— INSTRUCTIONS FOR THE TASK —
All of the data must be output exactly, with every picture left out.

START RECORDS FOR THIS EXERCISE

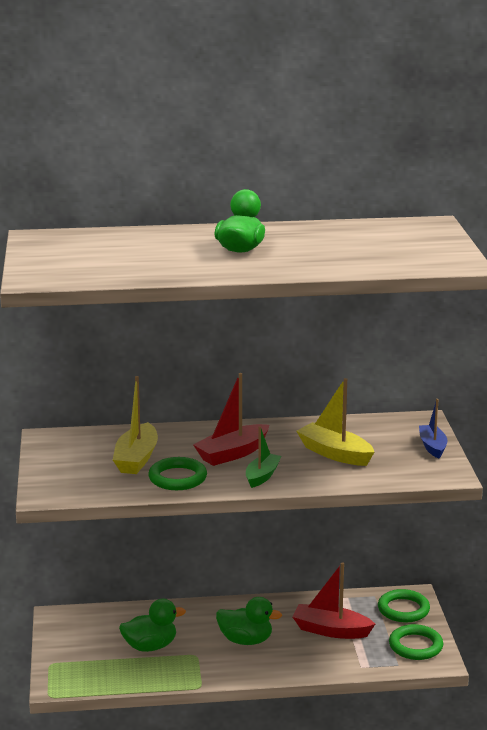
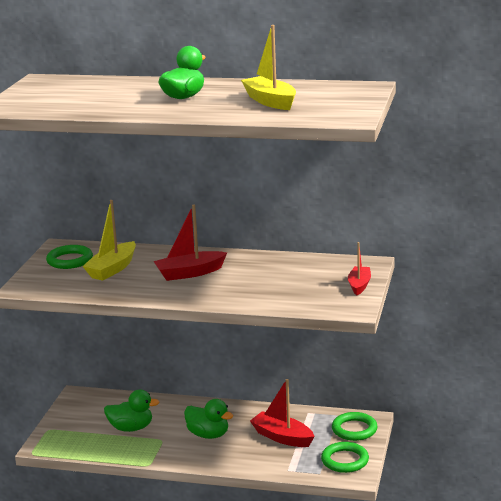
camera: 20 degrees right, 0 degrees up
(177, 478) = (131, 287): green ring -> green ring (70, 260)
(262, 476) = (198, 293): green boat -> none
(335, 453) = (272, 282): yellow boat -> yellow boat (270, 101)
(432, 447) = (359, 285): blue boat -> red boat

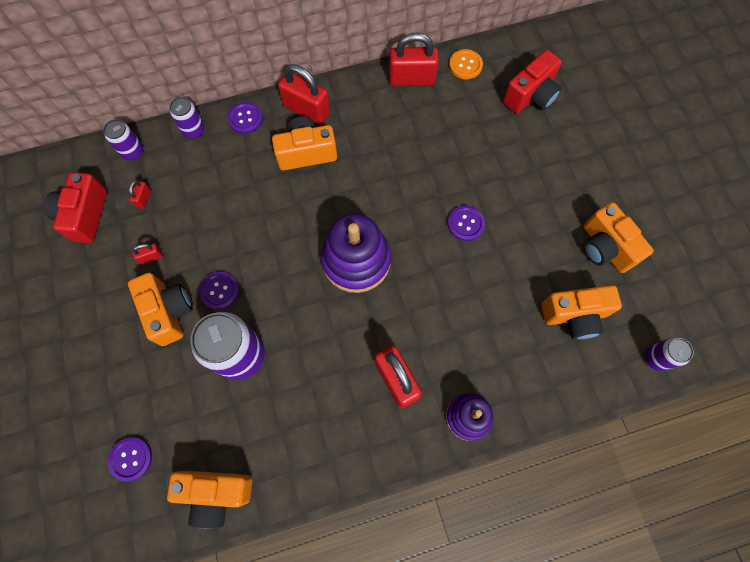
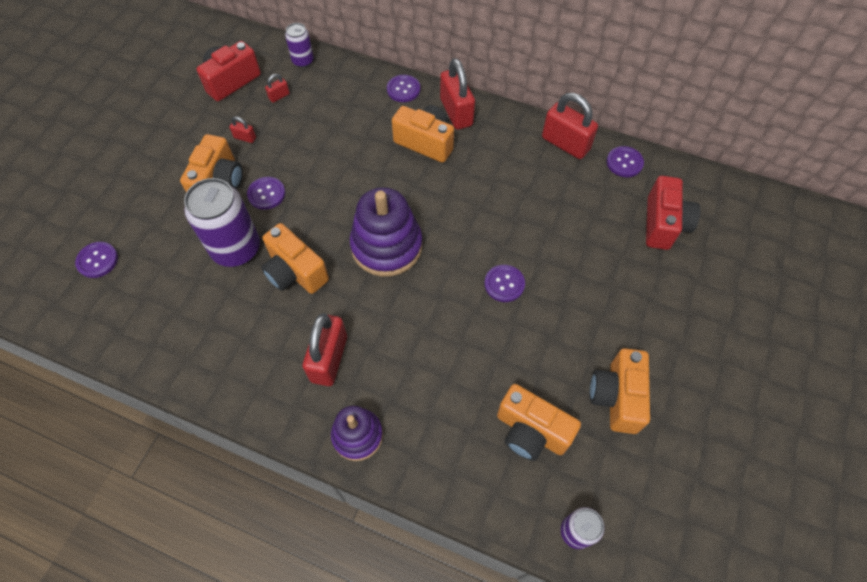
camera: 40 degrees right, 10 degrees down
(193, 130) = (358, 73): purple can -> none
(216, 493) = (124, 331): orange camera -> orange camera (295, 272)
(465, 65) = (624, 162): orange button -> purple button
(530, 96) = (663, 224): red camera -> red camera turned 75 degrees counterclockwise

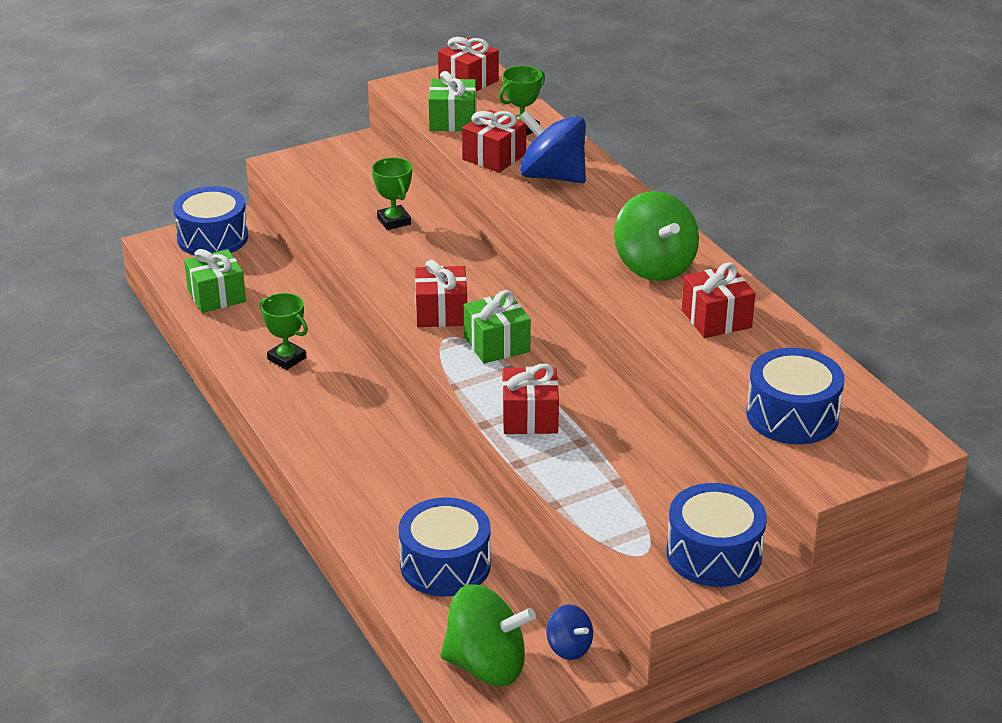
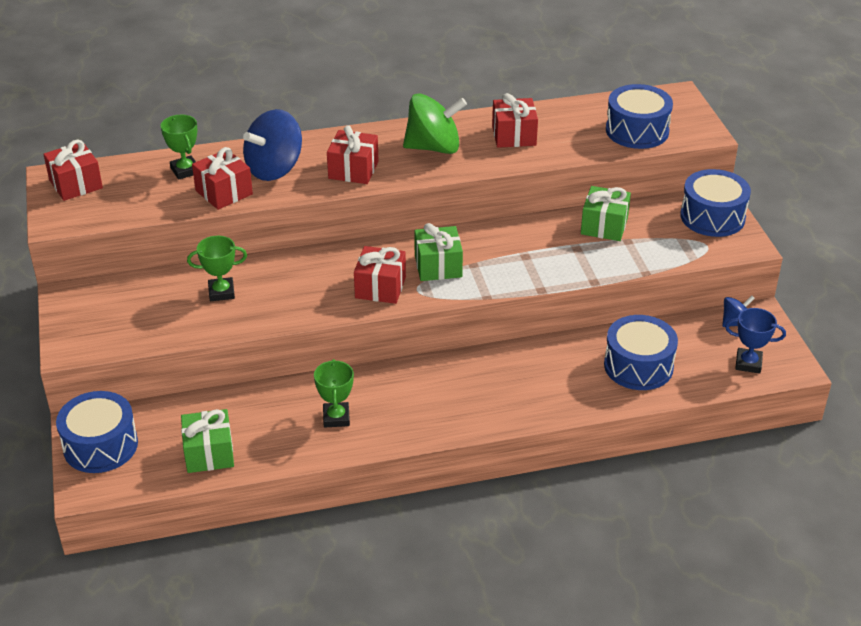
camera: 75 degrees left, 5 degrees up
(287, 359) = (336, 418): green trophy -> green trophy turned 60 degrees counterclockwise
(453, 120) = (144, 204): green gift -> green gift (604, 226)
(486, 665) = (748, 363): green spinning top -> blue trophy
(530, 417) = (540, 266): red gift -> red gift (353, 170)

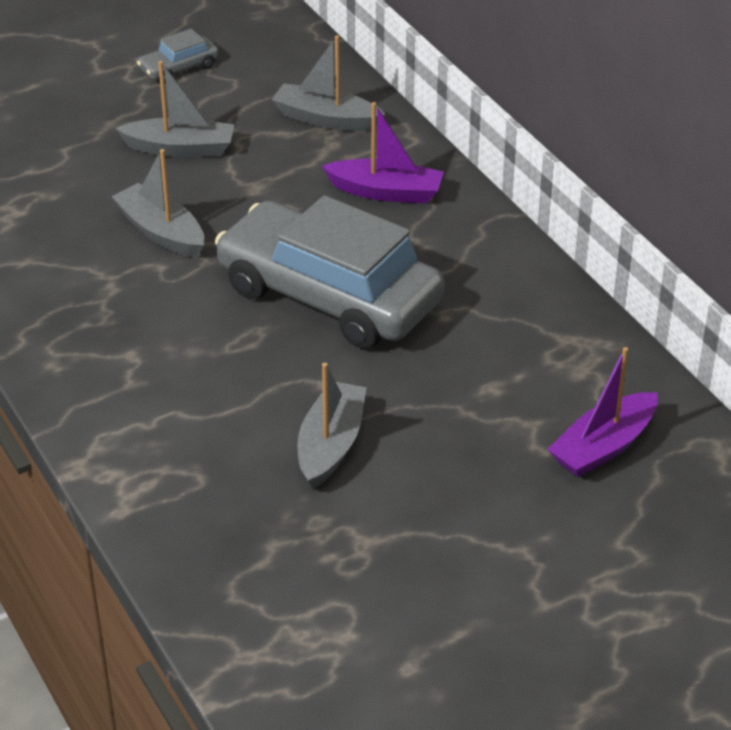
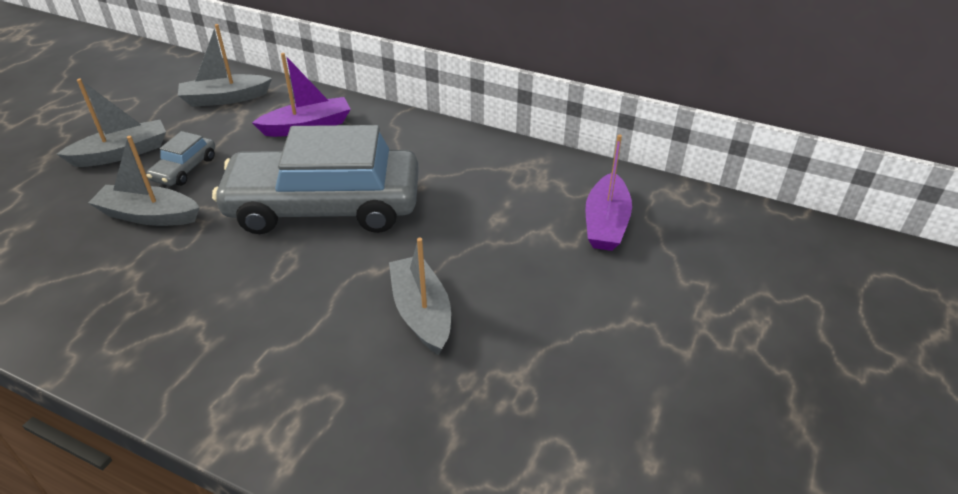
camera: 35 degrees left, 0 degrees up
(179, 68) = (81, 103): grey car -> grey car (185, 169)

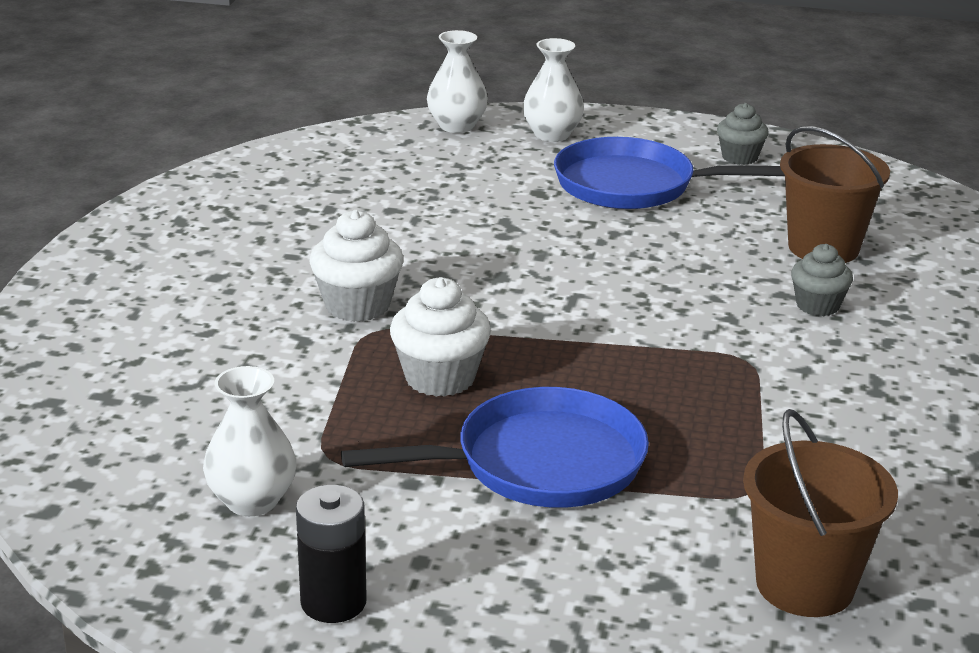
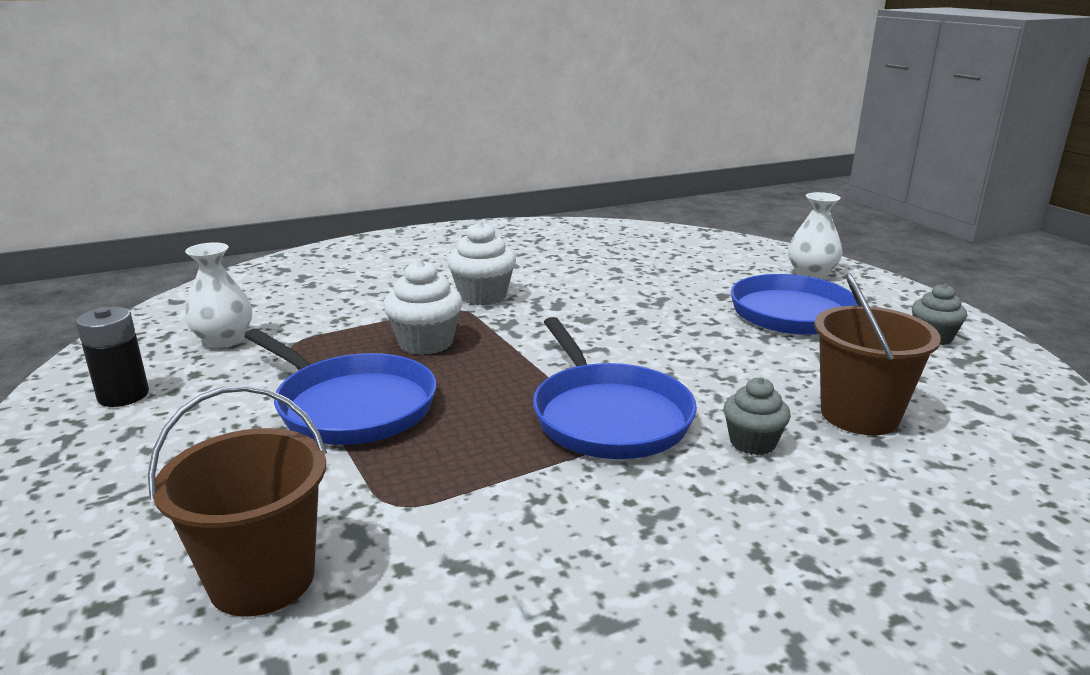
camera: 55 degrees right, 5 degrees down
(456, 126) = (758, 250): white vase -> none
(711, 345) = (608, 416): none -> blue pan

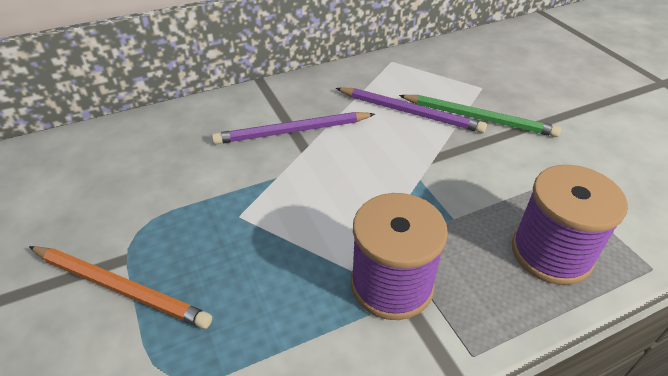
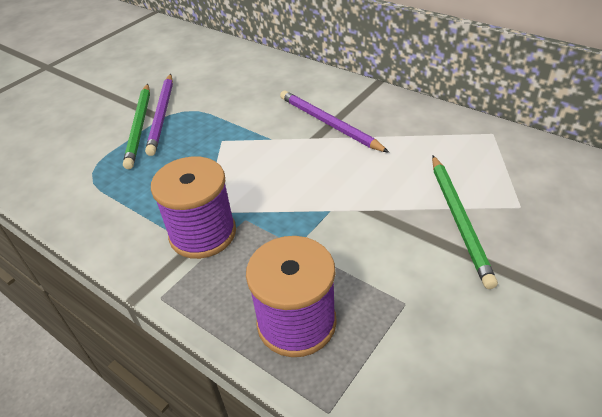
camera: 65 degrees right, 0 degrees up
(120, 288) = (139, 127): orange pencil -> green pencil
(410, 112) = (420, 173): purple pencil -> purple pencil (162, 115)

END RECORDS FOR THIS EXERCISE

— TASK OUTPUT —
camera: 20 degrees right, 0 degrees up
(177, 478) = (131, 287): green ring -> green ring (70, 260)
(262, 476) = (198, 293): green boat -> none
(335, 453) = (272, 282): yellow boat -> yellow boat (270, 101)
(432, 447) = (359, 285): blue boat -> red boat

camera: 40 degrees right, 10 degrees down
(193, 130) = (358, 73): purple can -> none
(216, 493) = (124, 331): orange camera -> orange camera (295, 272)
(465, 65) = (624, 162): orange button -> purple button
(530, 96) = (663, 224): red camera -> red camera turned 75 degrees counterclockwise

camera: 75 degrees left, 5 degrees up
(287, 359) = (336, 418): green trophy -> green trophy turned 60 degrees counterclockwise
(453, 120) = (144, 204): green gift -> green gift (604, 226)
(486, 665) = (748, 363): green spinning top -> blue trophy
(530, 417) = (540, 266): red gift -> red gift (353, 170)

camera: 35 degrees left, 0 degrees up
(179, 68) = (81, 103): grey car -> grey car (185, 169)

camera: 55 degrees right, 5 degrees down
(456, 126) = (758, 250): white vase -> none
(711, 345) = (608, 416): none -> blue pan

camera: 65 degrees right, 0 degrees up
(120, 288) = (139, 127): orange pencil -> green pencil
(410, 112) = (420, 173): purple pencil -> purple pencil (162, 115)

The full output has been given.